* **RECORDS FOR PROCESSING**:

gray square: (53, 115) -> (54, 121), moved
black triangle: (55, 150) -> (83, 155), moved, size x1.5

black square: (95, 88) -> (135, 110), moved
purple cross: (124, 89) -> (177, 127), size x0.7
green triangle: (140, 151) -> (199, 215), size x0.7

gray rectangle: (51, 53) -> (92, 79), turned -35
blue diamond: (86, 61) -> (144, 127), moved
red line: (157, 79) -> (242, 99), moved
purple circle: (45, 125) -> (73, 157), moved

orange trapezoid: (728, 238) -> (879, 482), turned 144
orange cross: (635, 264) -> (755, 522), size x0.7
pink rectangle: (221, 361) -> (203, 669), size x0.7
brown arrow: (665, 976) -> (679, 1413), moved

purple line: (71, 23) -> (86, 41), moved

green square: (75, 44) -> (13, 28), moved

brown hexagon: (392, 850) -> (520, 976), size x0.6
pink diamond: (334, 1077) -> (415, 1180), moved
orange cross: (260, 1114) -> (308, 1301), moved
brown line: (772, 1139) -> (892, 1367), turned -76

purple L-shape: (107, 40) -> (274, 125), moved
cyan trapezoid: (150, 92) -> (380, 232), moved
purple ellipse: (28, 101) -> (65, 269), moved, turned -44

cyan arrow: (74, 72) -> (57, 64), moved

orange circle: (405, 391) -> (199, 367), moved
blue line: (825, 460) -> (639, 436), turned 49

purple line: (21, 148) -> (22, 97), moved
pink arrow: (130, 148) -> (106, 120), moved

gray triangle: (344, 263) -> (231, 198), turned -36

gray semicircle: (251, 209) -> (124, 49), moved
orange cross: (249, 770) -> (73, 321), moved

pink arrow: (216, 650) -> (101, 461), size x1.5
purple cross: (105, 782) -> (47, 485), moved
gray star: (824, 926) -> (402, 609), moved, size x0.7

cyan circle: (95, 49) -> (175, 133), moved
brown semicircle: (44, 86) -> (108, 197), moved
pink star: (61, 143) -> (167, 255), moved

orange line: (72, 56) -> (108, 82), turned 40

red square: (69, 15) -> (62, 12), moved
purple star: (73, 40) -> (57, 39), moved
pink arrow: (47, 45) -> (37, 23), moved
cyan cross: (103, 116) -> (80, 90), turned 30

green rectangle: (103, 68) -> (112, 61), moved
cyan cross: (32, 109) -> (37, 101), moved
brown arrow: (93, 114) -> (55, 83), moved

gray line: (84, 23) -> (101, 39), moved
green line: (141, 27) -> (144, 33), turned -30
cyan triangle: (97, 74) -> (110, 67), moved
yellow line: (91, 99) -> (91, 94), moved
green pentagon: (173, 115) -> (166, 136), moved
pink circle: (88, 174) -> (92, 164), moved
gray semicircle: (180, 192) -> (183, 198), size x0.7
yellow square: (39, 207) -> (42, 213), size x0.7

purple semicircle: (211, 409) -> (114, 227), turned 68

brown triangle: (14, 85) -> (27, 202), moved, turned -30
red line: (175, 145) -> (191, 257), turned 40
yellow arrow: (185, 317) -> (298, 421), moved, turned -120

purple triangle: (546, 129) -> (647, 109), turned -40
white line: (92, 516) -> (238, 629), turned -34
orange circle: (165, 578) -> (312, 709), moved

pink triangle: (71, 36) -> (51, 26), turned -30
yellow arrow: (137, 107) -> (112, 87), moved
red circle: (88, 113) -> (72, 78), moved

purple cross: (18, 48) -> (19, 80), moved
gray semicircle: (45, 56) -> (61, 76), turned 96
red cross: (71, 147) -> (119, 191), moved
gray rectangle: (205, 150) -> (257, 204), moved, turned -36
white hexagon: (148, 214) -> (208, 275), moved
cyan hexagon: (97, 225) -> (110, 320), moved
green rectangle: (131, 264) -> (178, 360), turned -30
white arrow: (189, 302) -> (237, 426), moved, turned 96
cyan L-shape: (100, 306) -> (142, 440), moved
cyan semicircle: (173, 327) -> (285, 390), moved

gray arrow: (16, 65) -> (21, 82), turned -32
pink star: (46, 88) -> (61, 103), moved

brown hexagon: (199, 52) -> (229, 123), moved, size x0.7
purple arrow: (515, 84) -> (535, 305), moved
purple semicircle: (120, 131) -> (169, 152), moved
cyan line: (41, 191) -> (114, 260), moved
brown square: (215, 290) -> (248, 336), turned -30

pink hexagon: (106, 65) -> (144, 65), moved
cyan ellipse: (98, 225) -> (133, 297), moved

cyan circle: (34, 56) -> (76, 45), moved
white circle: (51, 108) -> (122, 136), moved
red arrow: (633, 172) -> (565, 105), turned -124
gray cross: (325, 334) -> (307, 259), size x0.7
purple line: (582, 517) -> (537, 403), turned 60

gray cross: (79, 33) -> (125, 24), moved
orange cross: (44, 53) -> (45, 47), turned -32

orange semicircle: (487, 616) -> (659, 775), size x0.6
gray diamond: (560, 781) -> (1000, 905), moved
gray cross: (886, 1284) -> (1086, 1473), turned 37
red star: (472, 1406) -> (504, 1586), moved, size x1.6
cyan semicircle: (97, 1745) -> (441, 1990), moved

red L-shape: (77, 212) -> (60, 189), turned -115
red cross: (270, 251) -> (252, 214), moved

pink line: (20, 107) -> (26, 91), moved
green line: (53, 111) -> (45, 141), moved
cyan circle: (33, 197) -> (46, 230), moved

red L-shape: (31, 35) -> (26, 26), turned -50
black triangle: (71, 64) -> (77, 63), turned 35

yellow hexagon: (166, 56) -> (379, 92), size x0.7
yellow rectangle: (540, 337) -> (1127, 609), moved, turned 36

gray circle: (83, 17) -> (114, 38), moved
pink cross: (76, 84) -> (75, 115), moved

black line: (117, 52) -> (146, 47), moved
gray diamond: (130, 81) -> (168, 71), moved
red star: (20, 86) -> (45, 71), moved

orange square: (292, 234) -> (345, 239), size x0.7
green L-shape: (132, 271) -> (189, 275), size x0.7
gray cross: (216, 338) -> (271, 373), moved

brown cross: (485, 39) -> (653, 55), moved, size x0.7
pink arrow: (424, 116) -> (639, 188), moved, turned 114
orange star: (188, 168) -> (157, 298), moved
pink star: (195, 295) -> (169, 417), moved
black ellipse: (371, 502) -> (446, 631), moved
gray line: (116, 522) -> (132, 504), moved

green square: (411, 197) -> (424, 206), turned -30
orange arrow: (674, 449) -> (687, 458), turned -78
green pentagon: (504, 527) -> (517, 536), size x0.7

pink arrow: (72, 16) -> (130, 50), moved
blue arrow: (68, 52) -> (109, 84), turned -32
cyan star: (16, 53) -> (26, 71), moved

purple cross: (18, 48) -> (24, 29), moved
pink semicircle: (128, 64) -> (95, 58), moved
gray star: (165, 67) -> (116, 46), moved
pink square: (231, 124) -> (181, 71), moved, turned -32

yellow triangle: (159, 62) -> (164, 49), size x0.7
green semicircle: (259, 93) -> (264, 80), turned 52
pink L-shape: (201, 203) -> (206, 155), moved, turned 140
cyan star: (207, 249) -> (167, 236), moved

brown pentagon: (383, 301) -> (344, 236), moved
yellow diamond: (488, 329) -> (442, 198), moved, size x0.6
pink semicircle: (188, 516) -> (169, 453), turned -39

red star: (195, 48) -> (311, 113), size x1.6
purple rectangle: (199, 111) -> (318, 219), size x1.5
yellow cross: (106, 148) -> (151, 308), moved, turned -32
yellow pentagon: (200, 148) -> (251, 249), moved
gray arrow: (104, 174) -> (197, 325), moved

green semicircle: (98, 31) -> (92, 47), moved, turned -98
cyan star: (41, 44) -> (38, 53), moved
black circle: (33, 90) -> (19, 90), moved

* **EXERCISE DIRECTIONS**:
Each line of the data that holds "white" should be reported.

* **REPLY**:
white line: (92, 516) -> (238, 629), turned -34
white hexagon: (148, 214) -> (208, 275), moved
white arrow: (189, 302) -> (237, 426), moved, turned 96
white circle: (51, 108) -> (122, 136), moved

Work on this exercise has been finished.